### Given data

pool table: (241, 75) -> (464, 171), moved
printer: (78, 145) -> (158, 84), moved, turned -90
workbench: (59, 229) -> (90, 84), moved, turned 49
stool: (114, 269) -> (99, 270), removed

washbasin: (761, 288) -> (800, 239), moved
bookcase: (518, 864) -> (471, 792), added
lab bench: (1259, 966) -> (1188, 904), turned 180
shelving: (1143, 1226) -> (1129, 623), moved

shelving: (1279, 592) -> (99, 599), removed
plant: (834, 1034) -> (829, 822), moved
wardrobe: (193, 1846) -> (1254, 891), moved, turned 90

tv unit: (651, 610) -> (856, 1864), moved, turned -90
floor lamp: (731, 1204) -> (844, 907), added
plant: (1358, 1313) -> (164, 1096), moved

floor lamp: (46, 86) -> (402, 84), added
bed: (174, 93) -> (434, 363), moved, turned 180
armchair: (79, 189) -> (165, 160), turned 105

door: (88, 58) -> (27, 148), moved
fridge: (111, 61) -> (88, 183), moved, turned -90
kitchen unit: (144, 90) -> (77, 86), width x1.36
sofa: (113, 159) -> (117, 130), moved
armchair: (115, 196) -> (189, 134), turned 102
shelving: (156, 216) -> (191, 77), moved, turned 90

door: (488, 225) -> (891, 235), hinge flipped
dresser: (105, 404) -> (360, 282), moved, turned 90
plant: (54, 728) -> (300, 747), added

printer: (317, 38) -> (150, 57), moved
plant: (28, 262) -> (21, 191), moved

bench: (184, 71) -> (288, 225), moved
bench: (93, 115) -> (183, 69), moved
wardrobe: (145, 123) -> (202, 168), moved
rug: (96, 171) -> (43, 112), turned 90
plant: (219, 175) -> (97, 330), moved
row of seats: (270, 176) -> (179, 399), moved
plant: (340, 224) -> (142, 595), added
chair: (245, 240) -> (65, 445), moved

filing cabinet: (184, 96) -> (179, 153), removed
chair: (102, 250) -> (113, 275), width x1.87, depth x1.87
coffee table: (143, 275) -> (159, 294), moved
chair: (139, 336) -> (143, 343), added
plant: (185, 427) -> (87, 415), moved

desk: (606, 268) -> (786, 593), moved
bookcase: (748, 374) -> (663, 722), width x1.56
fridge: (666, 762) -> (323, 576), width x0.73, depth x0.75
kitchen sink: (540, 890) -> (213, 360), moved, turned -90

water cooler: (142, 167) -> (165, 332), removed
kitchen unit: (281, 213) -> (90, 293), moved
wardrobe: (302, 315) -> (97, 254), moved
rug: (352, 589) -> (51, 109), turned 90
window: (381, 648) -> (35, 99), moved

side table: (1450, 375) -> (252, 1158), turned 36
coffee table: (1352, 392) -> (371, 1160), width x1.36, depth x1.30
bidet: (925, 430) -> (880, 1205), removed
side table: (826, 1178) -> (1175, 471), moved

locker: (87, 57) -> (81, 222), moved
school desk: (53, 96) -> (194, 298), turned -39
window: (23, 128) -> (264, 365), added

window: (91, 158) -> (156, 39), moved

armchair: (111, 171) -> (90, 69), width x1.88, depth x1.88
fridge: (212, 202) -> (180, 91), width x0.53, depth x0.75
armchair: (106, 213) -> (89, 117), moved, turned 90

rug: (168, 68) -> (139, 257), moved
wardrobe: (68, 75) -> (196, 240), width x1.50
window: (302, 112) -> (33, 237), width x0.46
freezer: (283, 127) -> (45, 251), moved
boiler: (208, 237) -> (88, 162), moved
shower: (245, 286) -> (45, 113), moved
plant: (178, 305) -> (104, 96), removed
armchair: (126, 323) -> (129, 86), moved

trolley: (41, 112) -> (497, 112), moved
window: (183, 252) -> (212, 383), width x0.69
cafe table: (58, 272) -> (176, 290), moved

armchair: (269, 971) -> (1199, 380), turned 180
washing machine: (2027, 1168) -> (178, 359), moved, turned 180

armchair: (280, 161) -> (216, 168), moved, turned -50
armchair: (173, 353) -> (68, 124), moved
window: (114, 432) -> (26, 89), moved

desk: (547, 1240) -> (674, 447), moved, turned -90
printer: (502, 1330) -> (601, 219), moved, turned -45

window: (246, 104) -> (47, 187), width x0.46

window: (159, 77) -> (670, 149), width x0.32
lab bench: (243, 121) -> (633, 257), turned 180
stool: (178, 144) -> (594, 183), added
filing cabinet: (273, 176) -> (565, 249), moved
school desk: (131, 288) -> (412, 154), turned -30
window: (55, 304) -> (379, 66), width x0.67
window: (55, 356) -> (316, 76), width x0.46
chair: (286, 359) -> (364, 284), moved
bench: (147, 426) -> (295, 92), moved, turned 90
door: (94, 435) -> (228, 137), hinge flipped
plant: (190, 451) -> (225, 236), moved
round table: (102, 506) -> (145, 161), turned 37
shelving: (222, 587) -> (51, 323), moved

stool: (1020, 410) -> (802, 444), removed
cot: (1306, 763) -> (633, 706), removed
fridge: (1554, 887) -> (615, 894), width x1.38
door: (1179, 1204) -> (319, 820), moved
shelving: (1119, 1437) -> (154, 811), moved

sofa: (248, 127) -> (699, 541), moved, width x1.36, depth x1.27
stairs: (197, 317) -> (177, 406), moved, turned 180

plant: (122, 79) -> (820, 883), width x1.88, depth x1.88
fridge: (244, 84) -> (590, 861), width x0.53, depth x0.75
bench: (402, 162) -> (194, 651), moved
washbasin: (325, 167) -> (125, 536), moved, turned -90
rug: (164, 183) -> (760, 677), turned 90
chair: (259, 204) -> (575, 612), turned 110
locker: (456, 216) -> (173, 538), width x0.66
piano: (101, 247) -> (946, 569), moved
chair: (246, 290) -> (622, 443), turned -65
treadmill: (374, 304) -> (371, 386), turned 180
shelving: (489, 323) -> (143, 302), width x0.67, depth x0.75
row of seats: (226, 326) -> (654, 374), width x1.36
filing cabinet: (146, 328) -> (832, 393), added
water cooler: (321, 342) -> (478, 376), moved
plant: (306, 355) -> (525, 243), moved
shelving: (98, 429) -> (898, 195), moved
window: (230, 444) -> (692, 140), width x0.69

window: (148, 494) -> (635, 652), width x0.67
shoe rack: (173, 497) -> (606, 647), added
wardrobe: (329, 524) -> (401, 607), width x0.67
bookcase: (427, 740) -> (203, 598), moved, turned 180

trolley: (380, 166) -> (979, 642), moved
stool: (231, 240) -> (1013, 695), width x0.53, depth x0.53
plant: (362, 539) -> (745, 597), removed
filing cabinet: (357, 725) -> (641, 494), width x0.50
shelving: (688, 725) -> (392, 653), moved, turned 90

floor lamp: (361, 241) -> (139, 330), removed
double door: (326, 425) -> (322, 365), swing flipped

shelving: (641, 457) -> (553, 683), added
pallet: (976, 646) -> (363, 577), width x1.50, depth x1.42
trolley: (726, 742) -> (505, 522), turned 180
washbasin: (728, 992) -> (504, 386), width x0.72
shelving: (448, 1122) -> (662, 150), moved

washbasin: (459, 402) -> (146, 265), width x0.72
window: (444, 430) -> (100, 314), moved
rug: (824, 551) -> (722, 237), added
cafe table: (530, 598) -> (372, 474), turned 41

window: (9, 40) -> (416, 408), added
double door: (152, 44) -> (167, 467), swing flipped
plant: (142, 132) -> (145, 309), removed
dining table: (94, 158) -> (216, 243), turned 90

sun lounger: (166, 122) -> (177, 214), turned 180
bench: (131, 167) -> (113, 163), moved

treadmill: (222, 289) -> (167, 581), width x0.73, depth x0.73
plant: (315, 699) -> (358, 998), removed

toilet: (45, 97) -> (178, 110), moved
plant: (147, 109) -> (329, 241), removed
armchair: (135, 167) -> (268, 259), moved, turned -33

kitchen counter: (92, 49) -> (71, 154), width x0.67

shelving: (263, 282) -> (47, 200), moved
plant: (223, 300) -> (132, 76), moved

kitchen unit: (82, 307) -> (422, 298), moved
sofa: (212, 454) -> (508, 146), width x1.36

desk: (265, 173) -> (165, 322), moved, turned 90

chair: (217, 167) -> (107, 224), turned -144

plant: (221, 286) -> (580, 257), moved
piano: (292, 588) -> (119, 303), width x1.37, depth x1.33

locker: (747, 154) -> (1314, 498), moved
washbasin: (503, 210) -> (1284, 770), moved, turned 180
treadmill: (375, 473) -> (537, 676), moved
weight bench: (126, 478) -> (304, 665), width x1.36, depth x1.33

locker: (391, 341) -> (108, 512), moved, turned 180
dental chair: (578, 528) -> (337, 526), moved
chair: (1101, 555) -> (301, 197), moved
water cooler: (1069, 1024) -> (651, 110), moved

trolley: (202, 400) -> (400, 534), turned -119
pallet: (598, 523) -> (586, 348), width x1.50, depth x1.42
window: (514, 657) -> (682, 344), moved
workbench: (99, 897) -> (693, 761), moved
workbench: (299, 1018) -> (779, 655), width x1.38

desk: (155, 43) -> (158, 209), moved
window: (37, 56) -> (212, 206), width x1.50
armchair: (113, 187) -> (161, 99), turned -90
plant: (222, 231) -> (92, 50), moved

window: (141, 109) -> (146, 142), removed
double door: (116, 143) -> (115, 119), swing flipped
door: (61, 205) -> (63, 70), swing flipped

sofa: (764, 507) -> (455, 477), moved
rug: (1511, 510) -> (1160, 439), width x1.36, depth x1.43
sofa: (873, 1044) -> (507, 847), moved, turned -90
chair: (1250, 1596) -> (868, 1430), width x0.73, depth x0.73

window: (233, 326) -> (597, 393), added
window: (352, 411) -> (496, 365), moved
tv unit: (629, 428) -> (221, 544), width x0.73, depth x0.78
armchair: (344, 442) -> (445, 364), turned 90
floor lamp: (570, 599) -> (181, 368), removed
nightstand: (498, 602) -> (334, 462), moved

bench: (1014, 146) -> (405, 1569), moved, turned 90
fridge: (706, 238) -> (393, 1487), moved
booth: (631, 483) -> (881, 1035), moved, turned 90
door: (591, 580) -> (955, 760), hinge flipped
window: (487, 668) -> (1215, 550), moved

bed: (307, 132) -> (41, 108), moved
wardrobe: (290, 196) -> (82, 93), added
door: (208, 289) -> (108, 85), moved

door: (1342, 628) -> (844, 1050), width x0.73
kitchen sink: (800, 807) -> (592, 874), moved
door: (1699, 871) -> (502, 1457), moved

### What you will do
Please transcribe the data exactly from its first line. End with the line that contains "shelving: (1143, 1226) -> (1129, 623), moved".

### Your solution
pool table: (241, 75) -> (464, 171), moved
printer: (78, 145) -> (158, 84), moved, turned -90
workbench: (59, 229) -> (90, 84), moved, turned 49
stool: (114, 269) -> (99, 270), removed

washbasin: (761, 288) -> (800, 239), moved
bookcase: (518, 864) -> (471, 792), added
lab bench: (1259, 966) -> (1188, 904), turned 180
shelving: (1143, 1226) -> (1129, 623), moved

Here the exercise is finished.